Start of Block
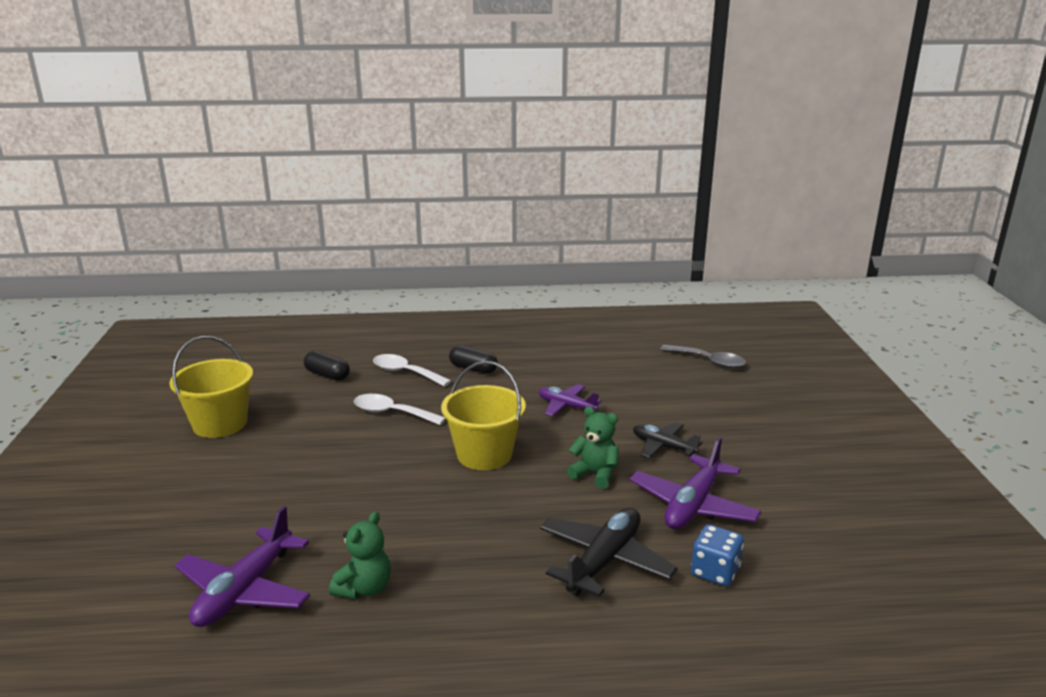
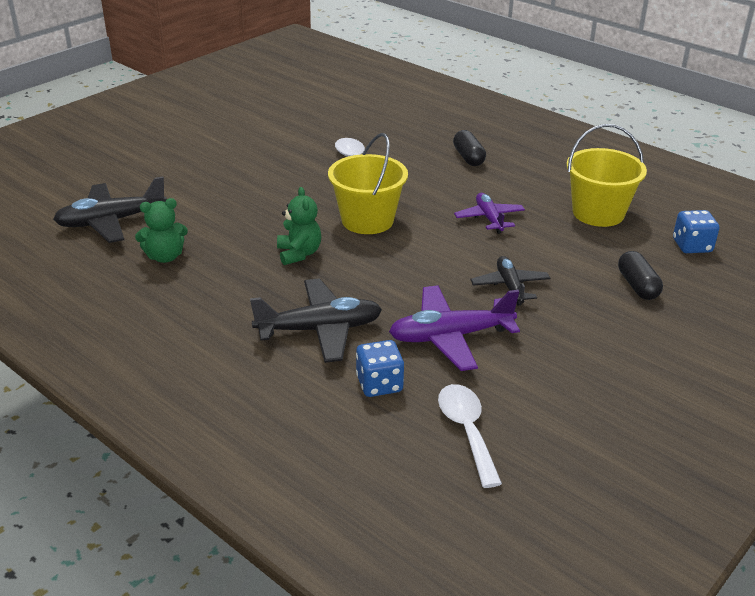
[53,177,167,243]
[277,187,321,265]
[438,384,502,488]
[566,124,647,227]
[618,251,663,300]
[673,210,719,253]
End of Block
Start of Block
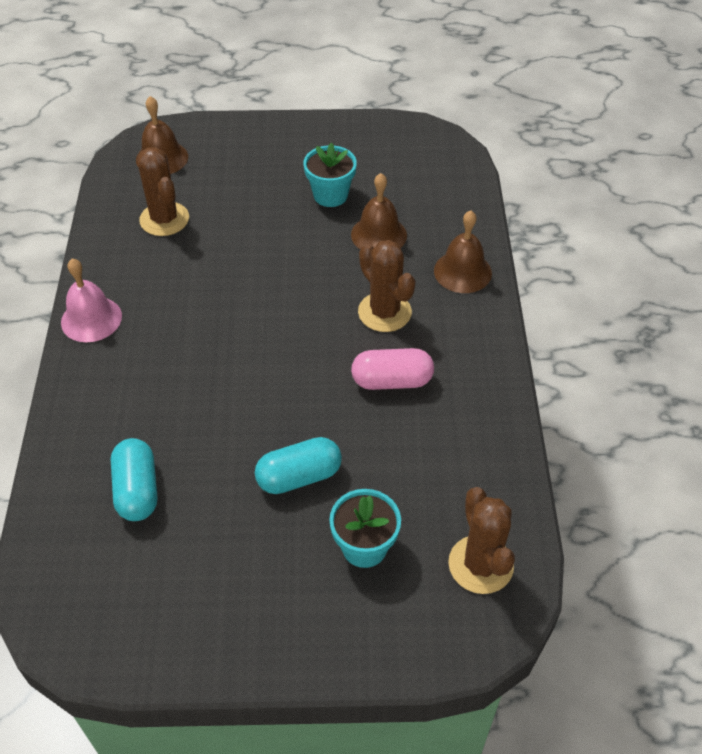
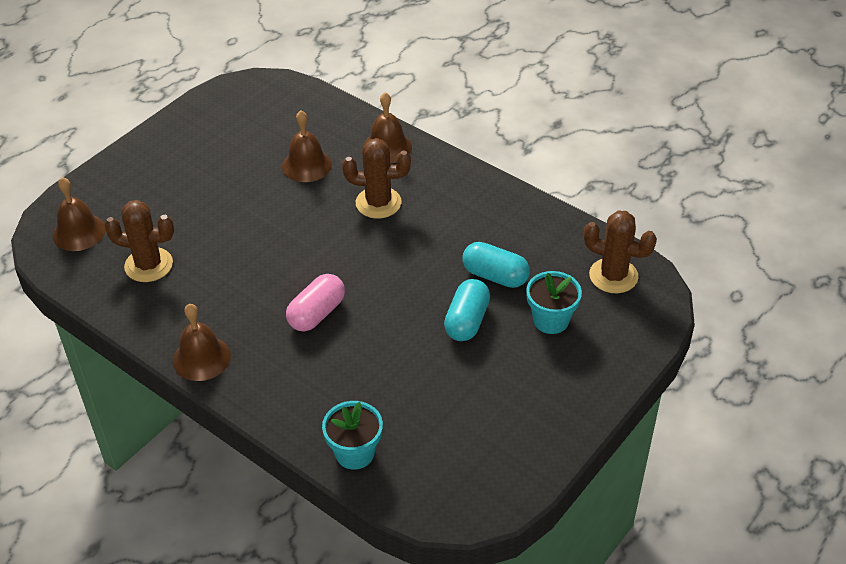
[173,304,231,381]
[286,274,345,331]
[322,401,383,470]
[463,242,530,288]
End of Block
In the data above, find the line with "[53,177,167,243]" and the line with "[673,210,719,253]". Retype both, plus every line between them, exactly.

Task response:
[53,177,167,243]
[277,187,321,265]
[438,384,502,488]
[566,124,647,227]
[618,251,663,300]
[673,210,719,253]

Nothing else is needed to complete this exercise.